> **Data extracts**
[Start of section]
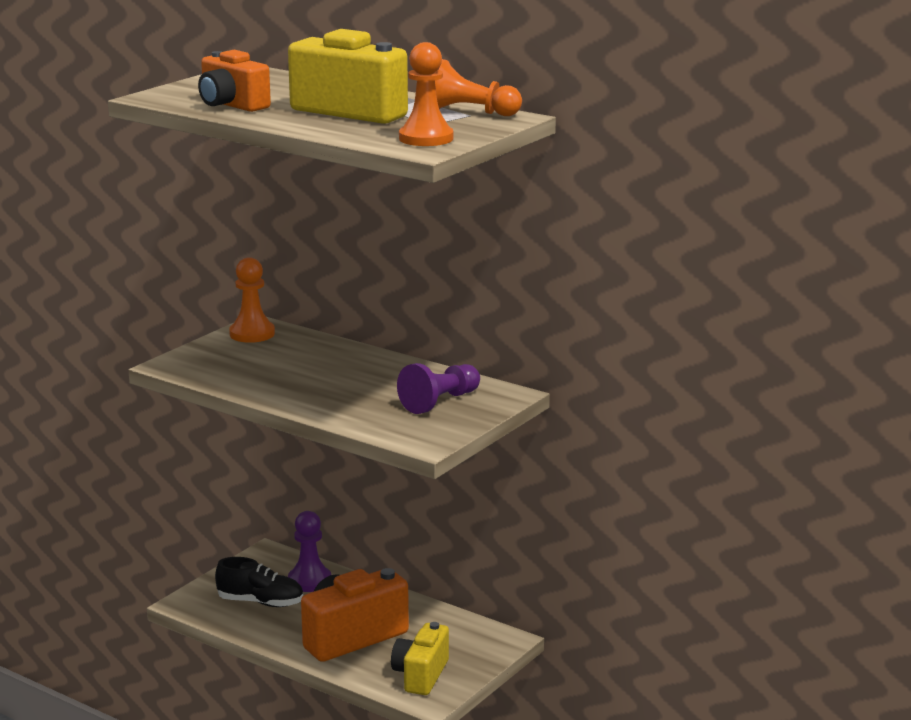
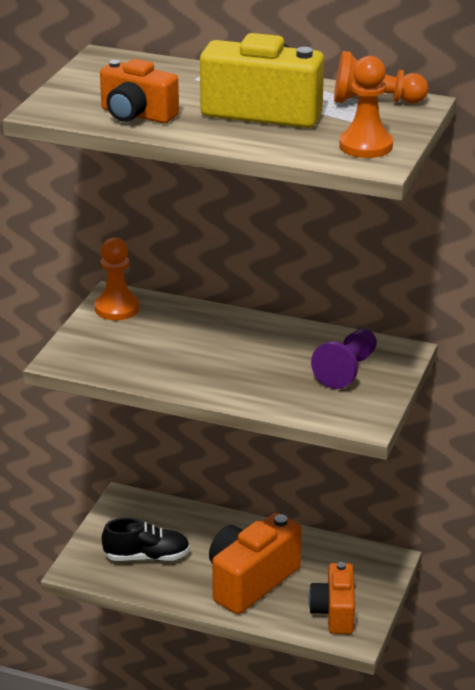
camera: 15 degrees left, 10 degrees up
(309, 581) = (179, 524): purple pawn -> none
(421, 675) = (334, 612): yellow camera -> orange camera

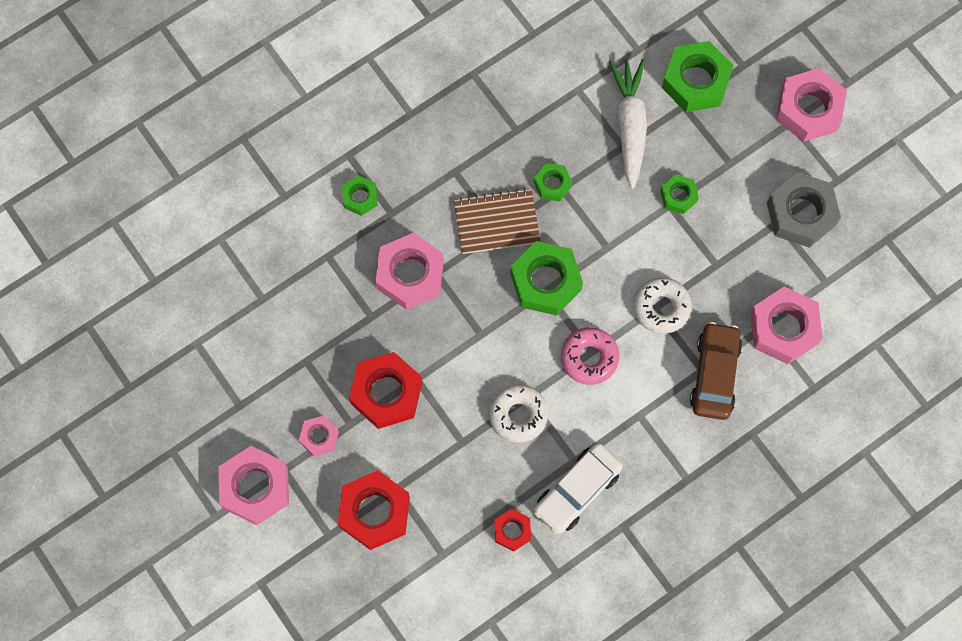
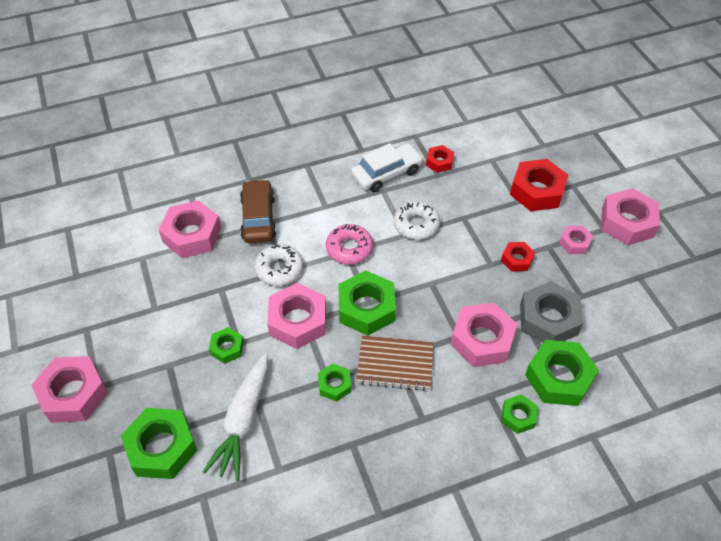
camera: 165 degrees left, 20 degrees down
(323, 250) = (558, 377): none -> green nut
(386, 393) = (517, 259): red nut -> red nut, size x0.54
(616, 246) = (297, 321): none -> pink nut
(714, 374) = (258, 218): brown car -> brown car turned 150 degrees clockwise
(801, 214) = (132, 310): grey nut -> grey nut (548, 319)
[End of section]
> **Aim of the exercise**
Output the complete listing exactly as it appears, except for the images.

> **Solution to this exercise**
camera: 15 degrees left, 10 degrees up
(309, 581) = (179, 524): purple pawn -> none
(421, 675) = (334, 612): yellow camera -> orange camera

camera: 165 degrees left, 20 degrees down
(323, 250) = (558, 377): none -> green nut
(386, 393) = (517, 259): red nut -> red nut, size x0.54
(616, 246) = (297, 321): none -> pink nut
(714, 374) = (258, 218): brown car -> brown car turned 150 degrees clockwise
(801, 214) = (132, 310): grey nut -> grey nut (548, 319)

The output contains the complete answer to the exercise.